____ Data to use

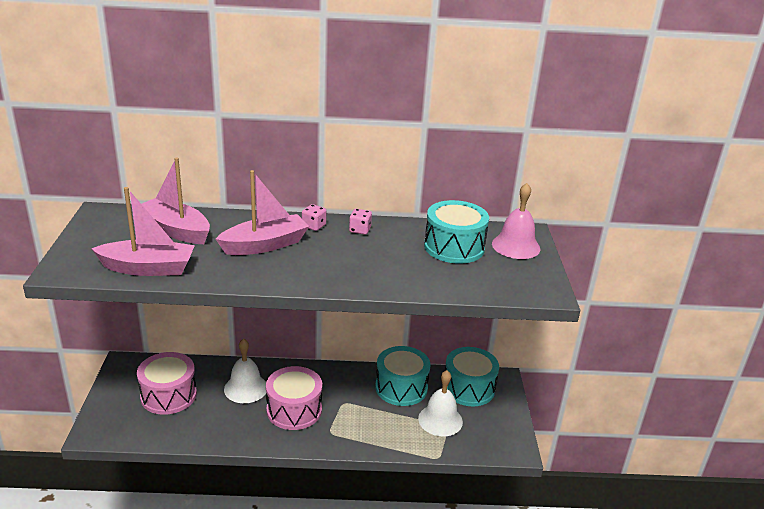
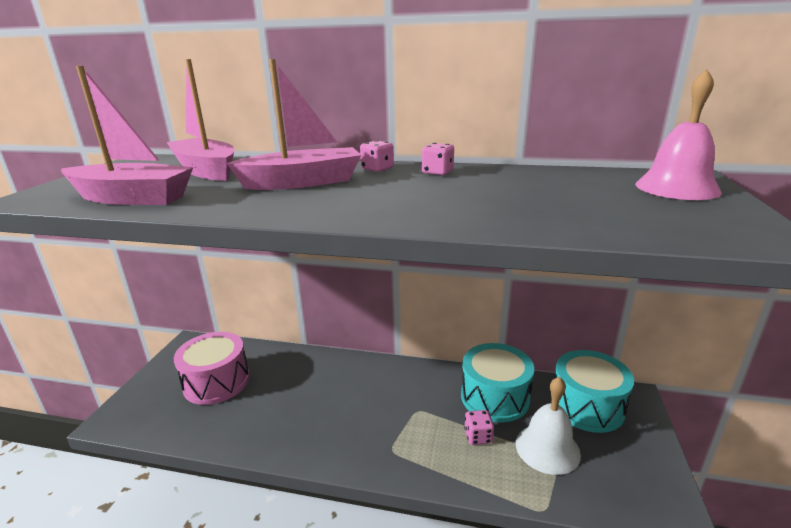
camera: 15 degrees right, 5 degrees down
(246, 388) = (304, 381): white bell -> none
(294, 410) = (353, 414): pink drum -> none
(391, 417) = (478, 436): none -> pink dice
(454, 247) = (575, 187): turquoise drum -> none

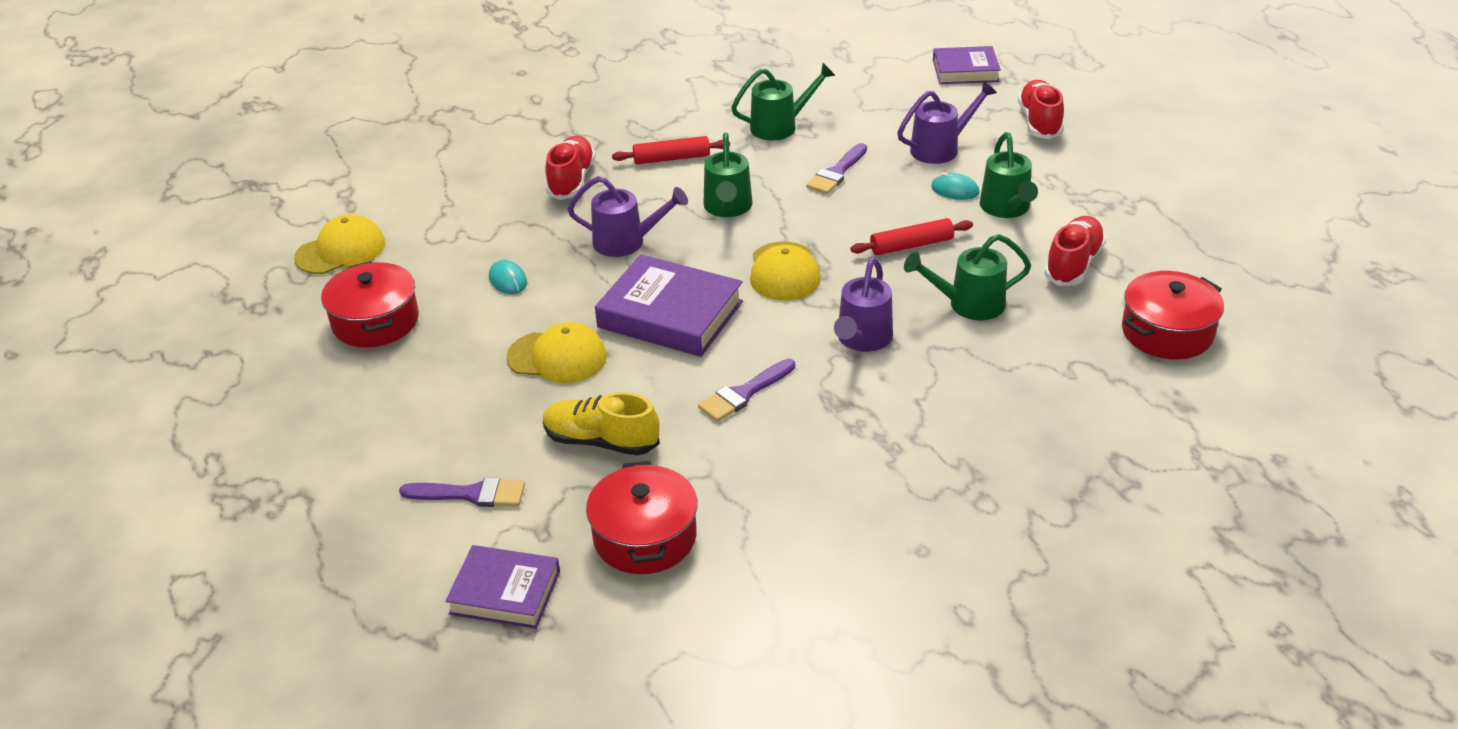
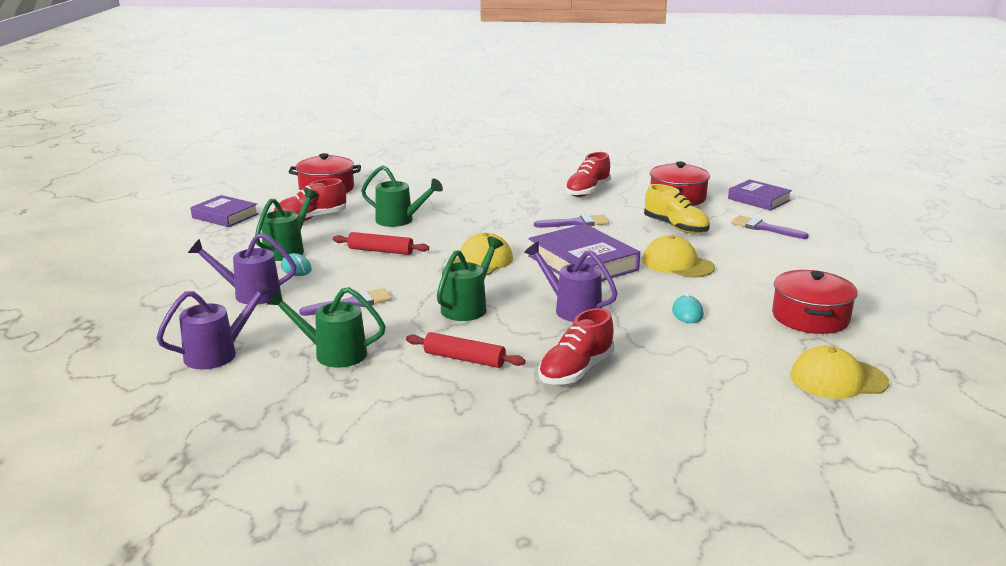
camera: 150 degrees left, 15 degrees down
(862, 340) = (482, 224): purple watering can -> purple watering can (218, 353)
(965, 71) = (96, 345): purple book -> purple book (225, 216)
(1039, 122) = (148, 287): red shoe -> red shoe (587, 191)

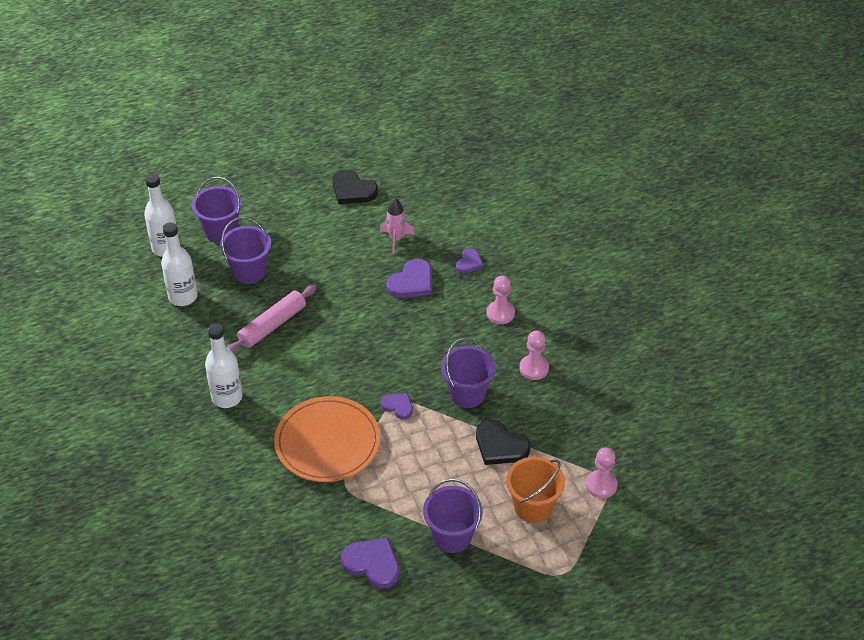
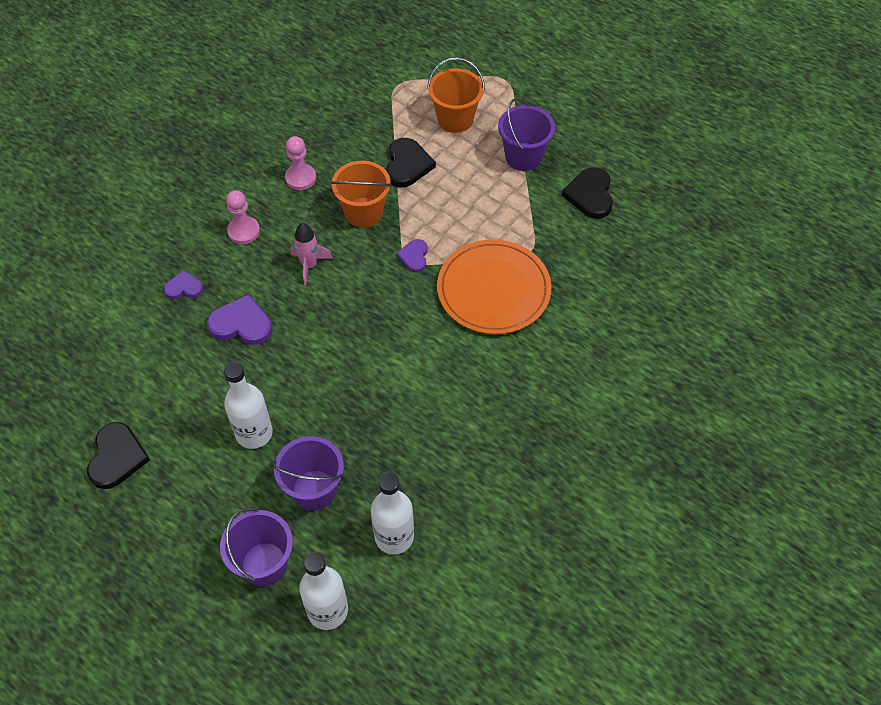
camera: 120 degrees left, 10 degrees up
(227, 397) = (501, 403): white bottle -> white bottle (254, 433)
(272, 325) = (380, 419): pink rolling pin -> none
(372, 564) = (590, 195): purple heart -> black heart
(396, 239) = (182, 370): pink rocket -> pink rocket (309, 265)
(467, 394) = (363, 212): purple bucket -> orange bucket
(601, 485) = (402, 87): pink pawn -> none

________

Produce an exact copy of each line from the one holding "(227, 397) = (501, 403): white" through the last line of the records, both included, and nothing more.

Solution to this task:
(227, 397) = (501, 403): white bottle -> white bottle (254, 433)
(272, 325) = (380, 419): pink rolling pin -> none
(372, 564) = (590, 195): purple heart -> black heart
(396, 239) = (182, 370): pink rocket -> pink rocket (309, 265)
(467, 394) = (363, 212): purple bucket -> orange bucket
(601, 485) = (402, 87): pink pawn -> none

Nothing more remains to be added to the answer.